> [GIVEN INSTRUCTION] From the rows below, pull out and copy in full every line that contains the string "grace".

> [RECORDS SUPPLIED]

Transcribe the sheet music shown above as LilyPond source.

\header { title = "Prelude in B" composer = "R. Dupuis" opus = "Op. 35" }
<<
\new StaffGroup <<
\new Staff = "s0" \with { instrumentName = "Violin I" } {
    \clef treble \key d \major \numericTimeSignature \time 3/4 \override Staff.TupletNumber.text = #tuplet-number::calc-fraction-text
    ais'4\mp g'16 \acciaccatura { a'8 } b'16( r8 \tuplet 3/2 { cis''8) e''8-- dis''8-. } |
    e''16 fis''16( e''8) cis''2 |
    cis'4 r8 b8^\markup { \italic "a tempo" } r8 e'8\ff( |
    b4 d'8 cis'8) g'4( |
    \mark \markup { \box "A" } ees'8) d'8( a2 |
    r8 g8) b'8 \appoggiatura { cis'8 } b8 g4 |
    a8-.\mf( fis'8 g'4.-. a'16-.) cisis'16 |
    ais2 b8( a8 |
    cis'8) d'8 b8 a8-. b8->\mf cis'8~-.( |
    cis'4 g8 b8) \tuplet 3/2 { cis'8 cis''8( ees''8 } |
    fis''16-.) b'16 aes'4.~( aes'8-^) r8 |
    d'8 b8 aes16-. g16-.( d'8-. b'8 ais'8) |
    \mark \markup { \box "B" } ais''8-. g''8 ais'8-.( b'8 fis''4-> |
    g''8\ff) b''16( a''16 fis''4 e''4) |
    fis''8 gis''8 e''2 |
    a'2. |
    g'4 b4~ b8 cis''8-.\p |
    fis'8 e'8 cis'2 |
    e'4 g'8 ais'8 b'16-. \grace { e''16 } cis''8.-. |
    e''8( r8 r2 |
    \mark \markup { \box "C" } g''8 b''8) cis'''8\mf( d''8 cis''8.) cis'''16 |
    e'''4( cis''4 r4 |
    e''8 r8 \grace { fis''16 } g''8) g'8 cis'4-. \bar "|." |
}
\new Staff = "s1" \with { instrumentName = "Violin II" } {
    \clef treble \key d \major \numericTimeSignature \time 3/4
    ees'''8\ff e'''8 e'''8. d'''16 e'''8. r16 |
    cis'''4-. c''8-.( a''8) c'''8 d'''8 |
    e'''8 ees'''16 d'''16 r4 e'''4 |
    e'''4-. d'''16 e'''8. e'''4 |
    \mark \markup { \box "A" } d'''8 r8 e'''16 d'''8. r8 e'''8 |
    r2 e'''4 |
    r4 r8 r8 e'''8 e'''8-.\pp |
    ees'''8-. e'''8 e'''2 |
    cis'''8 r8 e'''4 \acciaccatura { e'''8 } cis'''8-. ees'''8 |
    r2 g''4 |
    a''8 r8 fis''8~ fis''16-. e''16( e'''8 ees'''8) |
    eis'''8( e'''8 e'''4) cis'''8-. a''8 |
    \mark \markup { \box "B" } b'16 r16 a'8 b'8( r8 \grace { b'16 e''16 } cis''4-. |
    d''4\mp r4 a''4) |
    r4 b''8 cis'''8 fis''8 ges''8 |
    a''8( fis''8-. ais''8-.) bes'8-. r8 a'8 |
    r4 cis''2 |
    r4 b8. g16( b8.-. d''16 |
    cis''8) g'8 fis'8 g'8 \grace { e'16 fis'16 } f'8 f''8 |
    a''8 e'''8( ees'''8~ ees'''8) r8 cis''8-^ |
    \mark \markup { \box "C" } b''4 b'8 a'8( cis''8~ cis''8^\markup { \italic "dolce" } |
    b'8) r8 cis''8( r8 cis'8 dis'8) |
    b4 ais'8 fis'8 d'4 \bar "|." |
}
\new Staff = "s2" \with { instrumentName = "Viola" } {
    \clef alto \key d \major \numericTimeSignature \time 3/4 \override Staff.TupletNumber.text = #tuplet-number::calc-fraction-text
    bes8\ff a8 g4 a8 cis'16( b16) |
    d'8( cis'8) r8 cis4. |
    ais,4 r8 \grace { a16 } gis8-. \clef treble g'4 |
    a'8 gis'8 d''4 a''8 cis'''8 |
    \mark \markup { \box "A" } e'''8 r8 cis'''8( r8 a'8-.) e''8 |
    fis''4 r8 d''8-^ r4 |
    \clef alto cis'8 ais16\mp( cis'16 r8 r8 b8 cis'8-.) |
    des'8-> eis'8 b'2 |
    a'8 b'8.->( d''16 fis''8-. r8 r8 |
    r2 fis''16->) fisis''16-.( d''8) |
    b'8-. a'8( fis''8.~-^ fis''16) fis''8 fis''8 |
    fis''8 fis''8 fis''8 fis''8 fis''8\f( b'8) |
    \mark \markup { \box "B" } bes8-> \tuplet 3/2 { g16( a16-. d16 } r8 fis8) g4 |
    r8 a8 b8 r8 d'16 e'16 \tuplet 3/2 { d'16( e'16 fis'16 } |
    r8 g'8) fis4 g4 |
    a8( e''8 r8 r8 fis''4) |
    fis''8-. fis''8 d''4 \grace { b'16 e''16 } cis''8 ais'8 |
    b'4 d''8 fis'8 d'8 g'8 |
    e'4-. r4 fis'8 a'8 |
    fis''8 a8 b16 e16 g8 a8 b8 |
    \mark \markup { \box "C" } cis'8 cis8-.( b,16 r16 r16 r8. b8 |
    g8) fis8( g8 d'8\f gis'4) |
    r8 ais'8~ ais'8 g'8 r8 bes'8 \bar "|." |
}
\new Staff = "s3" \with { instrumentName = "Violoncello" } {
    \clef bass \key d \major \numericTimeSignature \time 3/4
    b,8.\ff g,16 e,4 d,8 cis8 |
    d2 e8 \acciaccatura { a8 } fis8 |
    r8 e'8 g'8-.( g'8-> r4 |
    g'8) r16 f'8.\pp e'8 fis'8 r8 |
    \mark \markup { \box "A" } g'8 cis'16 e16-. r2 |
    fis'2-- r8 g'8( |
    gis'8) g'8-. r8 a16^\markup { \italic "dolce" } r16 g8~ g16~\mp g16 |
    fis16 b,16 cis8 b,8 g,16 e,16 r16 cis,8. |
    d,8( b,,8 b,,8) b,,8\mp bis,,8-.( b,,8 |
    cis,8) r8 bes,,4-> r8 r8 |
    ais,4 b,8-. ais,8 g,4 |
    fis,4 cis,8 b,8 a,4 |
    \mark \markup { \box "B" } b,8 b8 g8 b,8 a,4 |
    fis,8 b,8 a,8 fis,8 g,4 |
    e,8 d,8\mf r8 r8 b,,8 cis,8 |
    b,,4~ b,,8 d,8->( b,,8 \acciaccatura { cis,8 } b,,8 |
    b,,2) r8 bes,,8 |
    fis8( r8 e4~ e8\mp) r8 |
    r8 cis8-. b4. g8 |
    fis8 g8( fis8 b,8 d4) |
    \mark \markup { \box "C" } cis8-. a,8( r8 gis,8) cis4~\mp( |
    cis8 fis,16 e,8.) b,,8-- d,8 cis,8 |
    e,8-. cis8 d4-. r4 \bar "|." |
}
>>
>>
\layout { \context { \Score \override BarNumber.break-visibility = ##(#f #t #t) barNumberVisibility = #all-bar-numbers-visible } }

> [CORRECT RESULT]
    e'4 g'8 ais'8 b'16-. \grace { e''16 } cis''8.-. |
    e''8 r8 \grace { fis''16 } g''8) g'8 cis'4-. \bar "|." |
    \mark \markup { \box "B" } b'16 r16 a'8 b'8( r8 \grace { b'16 e''16 } cis''4-. |
    cis''8) g'8 fis'8 g'8 \grace { e'16 fis'16 } f'8 f''8 |
    ais,4 r8 \grace { a16 } gis8-. \clef treble g'4 |
    fis''8-. fis''8 d''4 \grace { b'16 e''16 } cis''8 ais'8 |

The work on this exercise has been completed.